» **Instructions to follow**
Your answer must be an exact copy of the listing that follows, with all pictures omitted.

» **Dataset content**
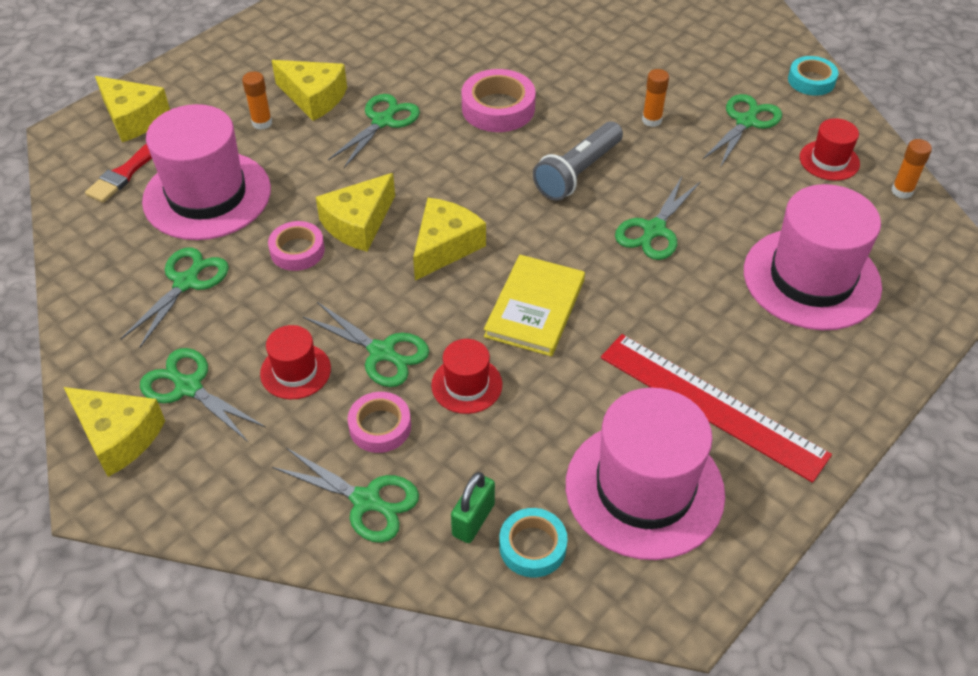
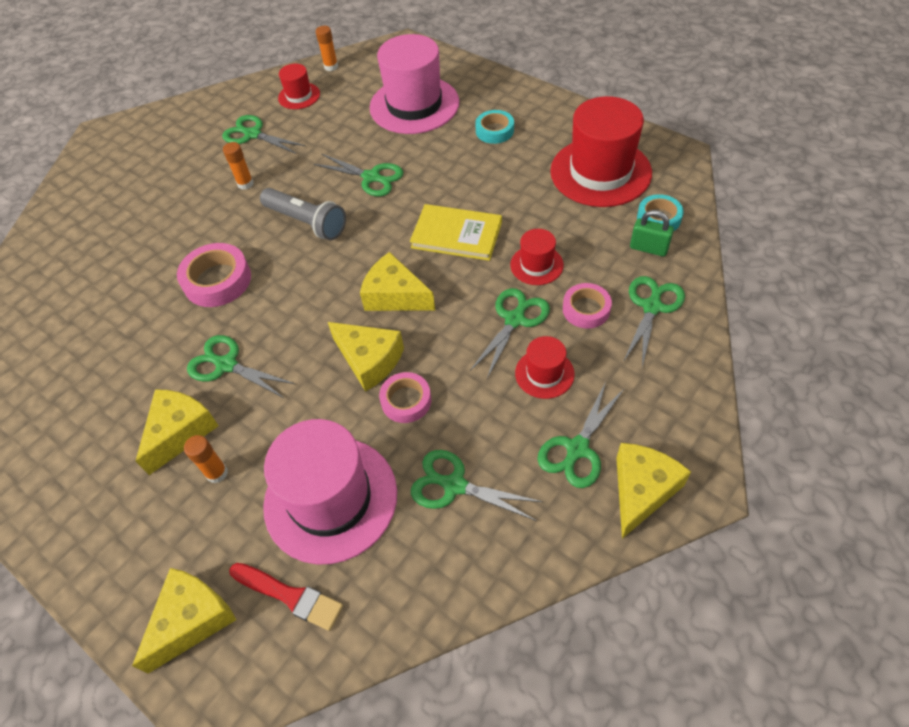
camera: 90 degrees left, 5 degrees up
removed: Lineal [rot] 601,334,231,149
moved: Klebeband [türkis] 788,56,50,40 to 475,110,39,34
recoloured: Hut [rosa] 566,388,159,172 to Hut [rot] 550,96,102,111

» **Final answer**
camera: 90 degrees left, 5 degrees up
removed: Lineal [rot] 601,334,231,149
moved: Klebeband [türkis] 788,56,50,40 to 475,110,39,34
recoloured: Hut [rosa] 566,388,159,172 to Hut [rot] 550,96,102,111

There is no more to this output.